PROVIDED DATA:

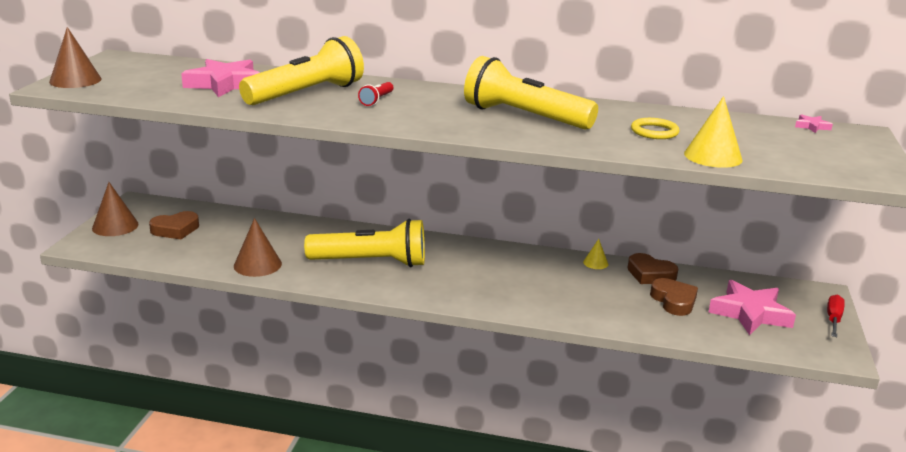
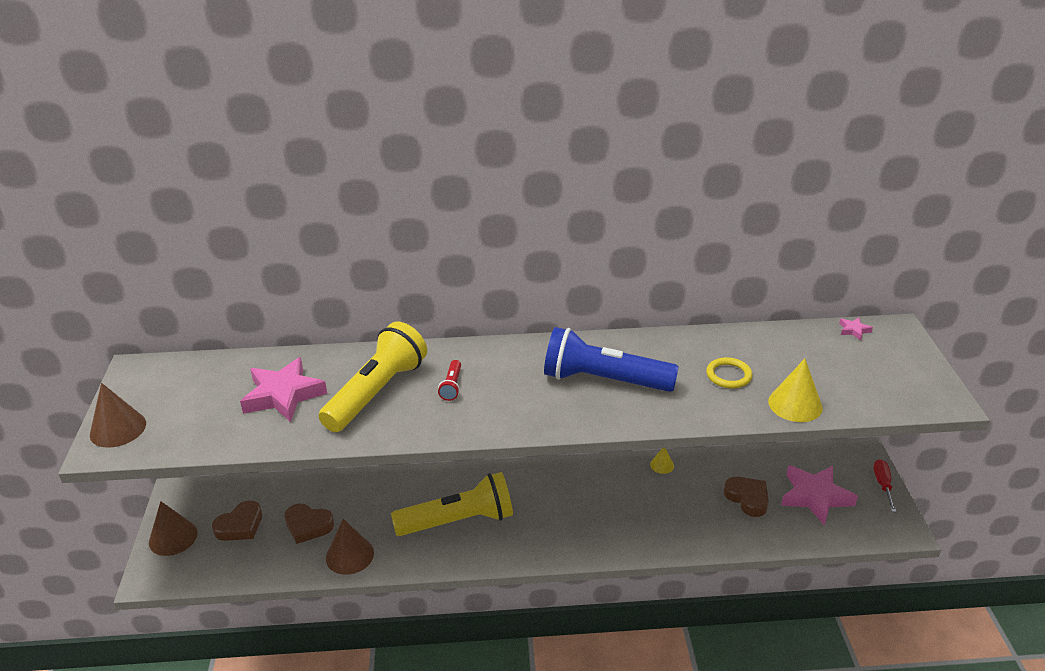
camera: 15 degrees left, 10 degrees up
yellow flashlight [464,56,598,130] -> blue flashlight [544,327,679,392]
brown heart [627,253,678,284] -> brown heart moved to [284,504,334,544]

WHAT THE TASK REQUIRES:
Beginning with the line containing "yellow flashlight [464,56,598,130]", repeat each line of the listing above, exactly, through the last one, and stop there.

OUTPUT OF THE EXERCISE:
yellow flashlight [464,56,598,130] -> blue flashlight [544,327,679,392]
brown heart [627,253,678,284] -> brown heart moved to [284,504,334,544]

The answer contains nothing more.